▶ Aim of the exercise
Output the entries exactly. Start at the first line, finish with the line containing "none -> green brick D6:D7 level 1", and omit the pictures.
━━━ Provided information ━━━
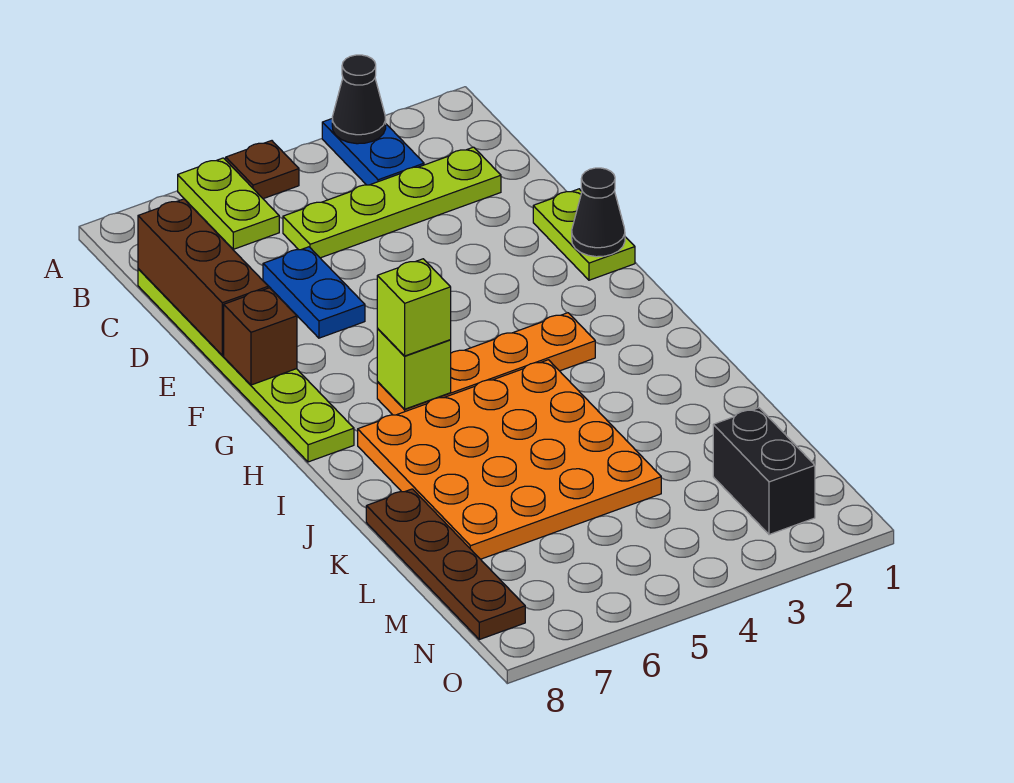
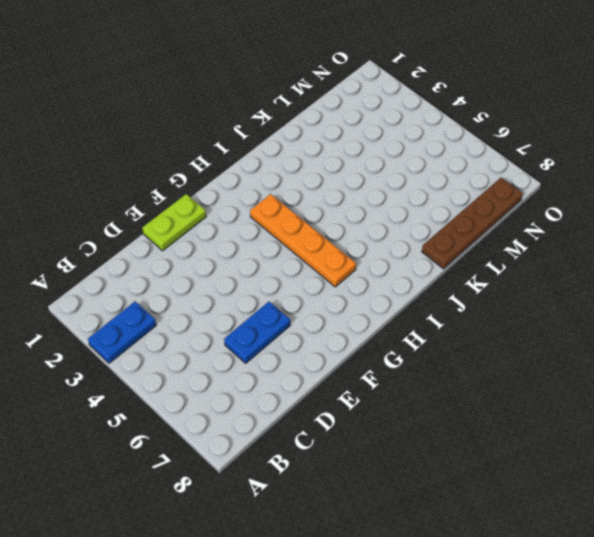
none -> brown plate A5 level 1
none -> lime plate A6:B6 level 1
none -> lime plate C2:C5 level 1

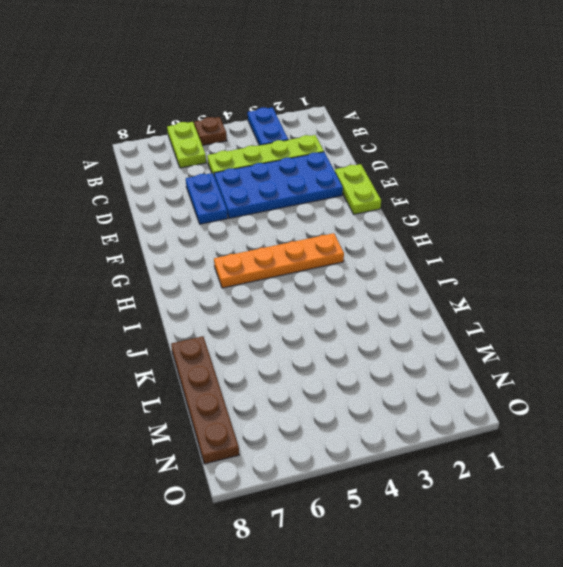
blue plate D2:E5 level 1 -> none
none -> lime plate C8:H8 level 1
none -> orange plate I4:L7 level 1
none -> black brick M2:N2 level 1

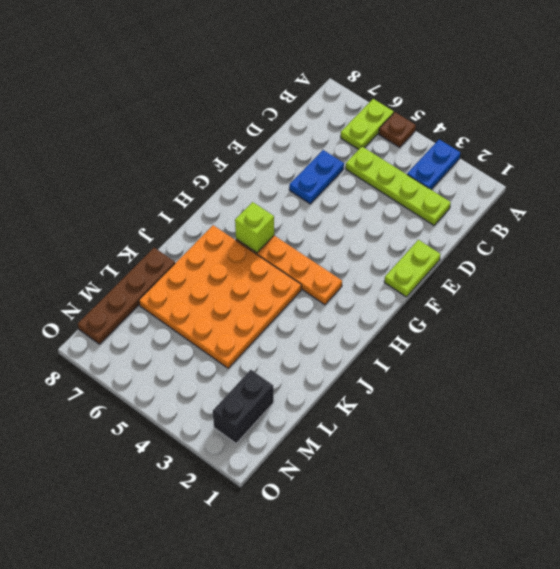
none -> lime plate C8:H8 level 1
none -> black cone A3 level 2
none -> brown brick C8:E8 level 2

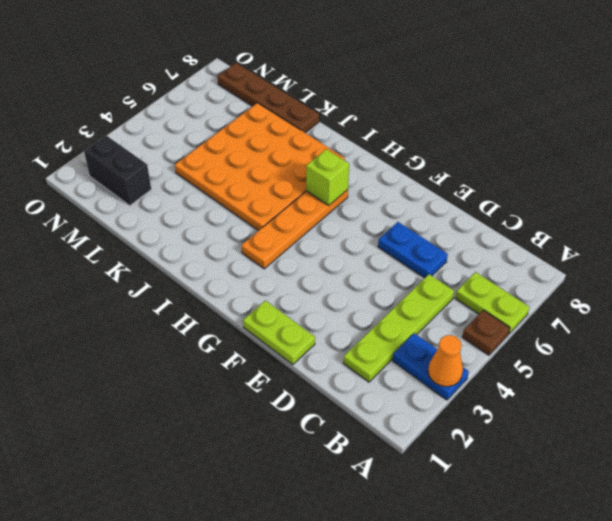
orange cone A3 level 2 -> black cone A3 level 2
none -> lime plate C8:H8 level 1
none -> brown brick C8:E8 level 2
none -> black cone F1 level 2

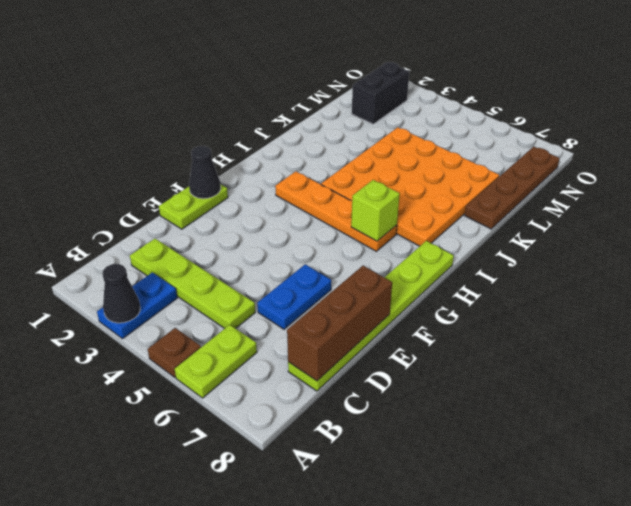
none -> brown brick F8 level 2
none -> lime brick H6 level 3

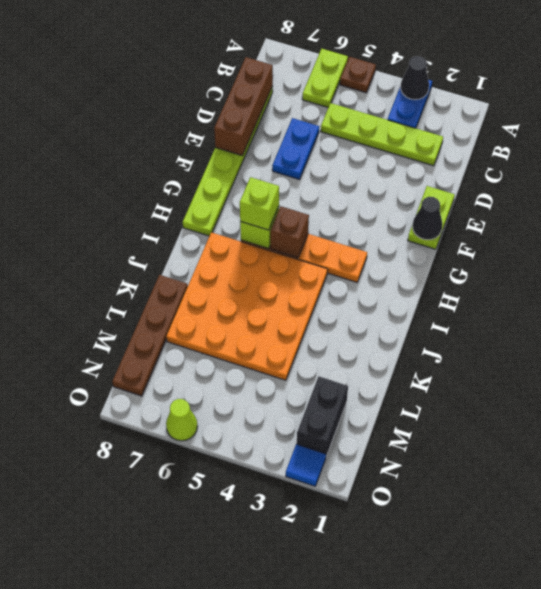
brown brick H5 level 2 -> brown brick F8 level 2
blue tile O2 level 1 -> none
lime cone O6 level 1 -> none

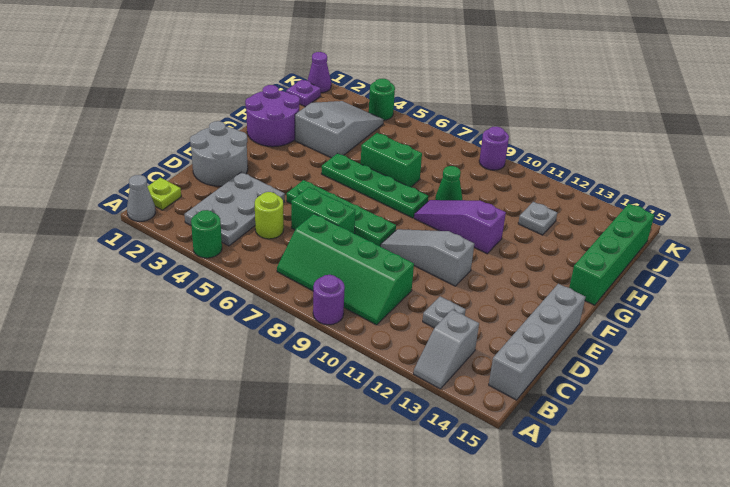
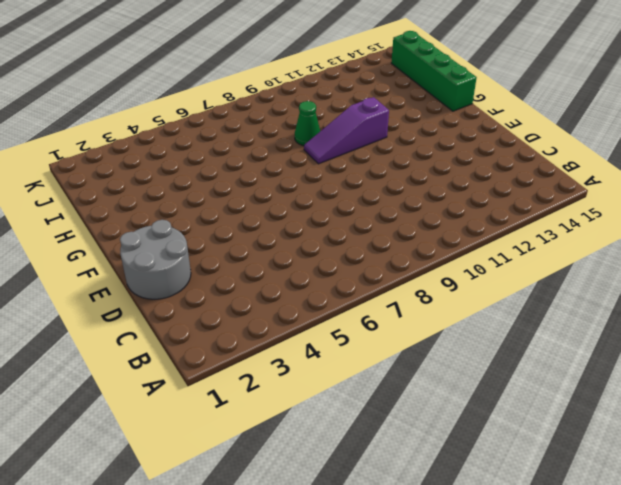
none -> grey cone A1 level 1
none -> green round brick A4 level 1
none -> purple round brick A9 level 1

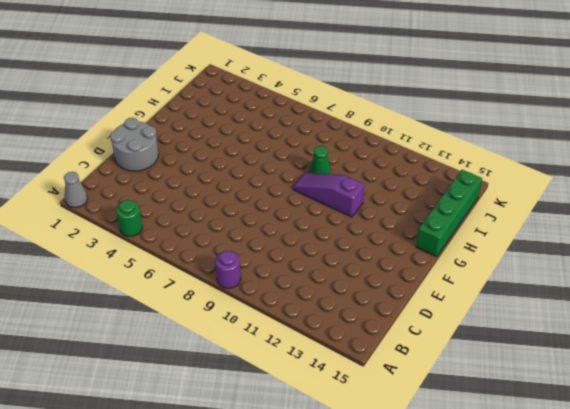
none -> grey slope A13:B13 level 1 top B
none -> lime plate B1 level 1
none -> grey plate B3:D4 level 1

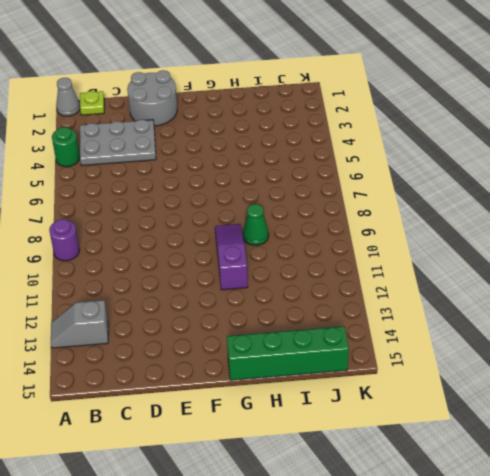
none -> green slope B7:C10 level 1 top C
none -> grey brick B15:E15 level 1
none -> lime round brick C5 level 1

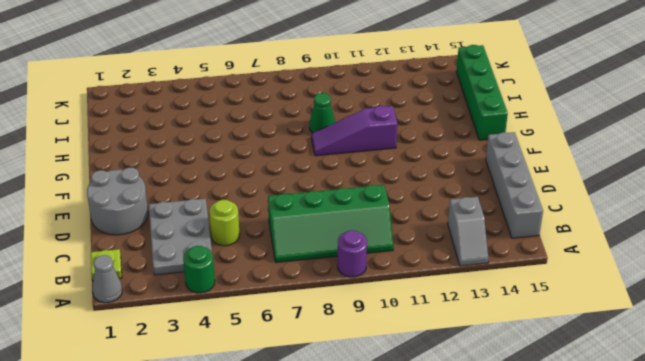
none -> grey plate C12 level 1
none -> green brick D6:D7 level 1
none -> green plate E5:E8 level 1

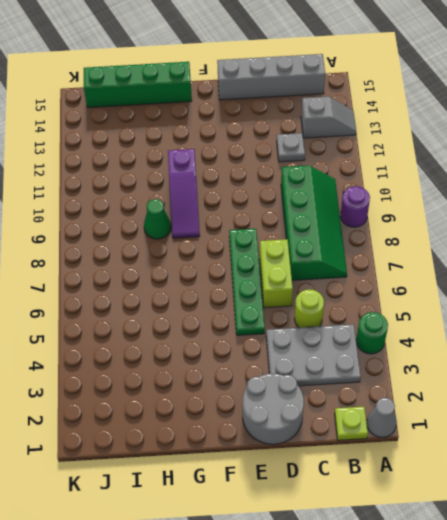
lime brick D6:D7 level 1 -> green brick D6:D7 level 1
none -> grey slope E9:E11 level 1 top 11
none -> purple round brick G1:H2 level 1
none -> green plate G5:G8 level 1

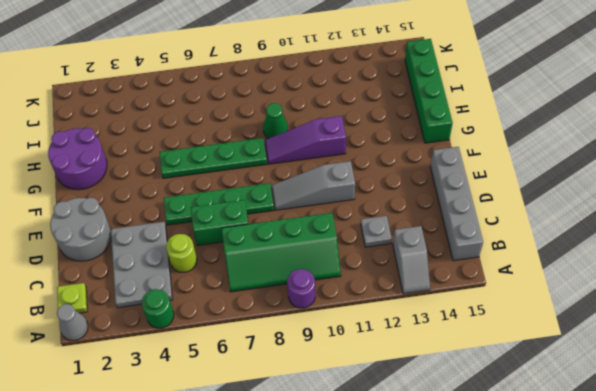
none -> grey slope H3:J4 level 1 top H
none -> green brick H6:H7 level 1
none -> grey plate I12 level 1

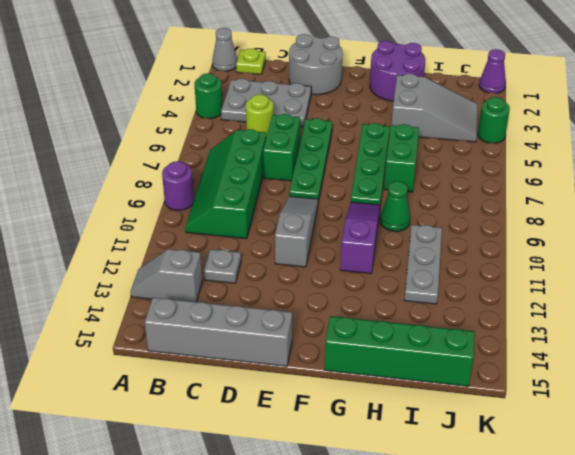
grey plate I10:I12 level 1 -> grey plate I12 level 1
none -> purple plate J1 level 1
none -> purple round brick K9 level 1

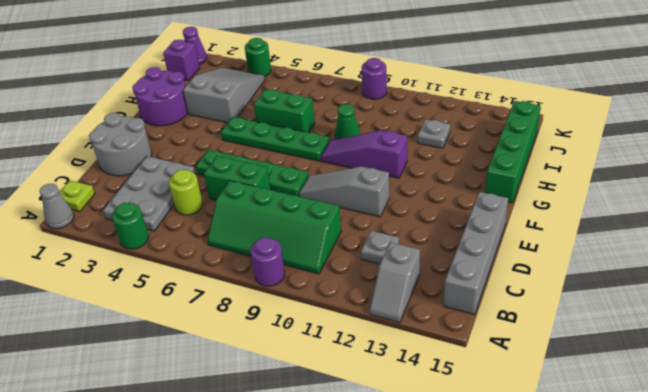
purple brick J1 level 1 -> purple plate J1 level 1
━━━
▶ Response
none -> brown plate A5 level 1
none -> lime plate A6:B6 level 1
none -> lime plate C2:C5 level 1

blue plate D2:E5 level 1 -> none
none -> lime plate C8:H8 level 1
none -> orange plate I4:L7 level 1
none -> black brick M2:N2 level 1

none -> lime plate C8:H8 level 1
none -> black cone A3 level 2
none -> brown brick C8:E8 level 2

orange cone A3 level 2 -> black cone A3 level 2
none -> lime plate C8:H8 level 1
none -> brown brick C8:E8 level 2
none -> black cone F1 level 2

none -> brown brick F8 level 2
none -> lime brick H6 level 3

brown brick H5 level 2 -> brown brick F8 level 2
blue tile O2 level 1 -> none
lime cone O6 level 1 -> none

none -> grey cone A1 level 1
none -> green round brick A4 level 1
none -> purple round brick A9 level 1

none -> grey slope A13:B13 level 1 top B
none -> lime plate B1 level 1
none -> grey plate B3:D4 level 1

none -> green slope B7:C10 level 1 top C
none -> grey brick B15:E15 level 1
none -> lime round brick C5 level 1

none -> grey plate C12 level 1
none -> green brick D6:D7 level 1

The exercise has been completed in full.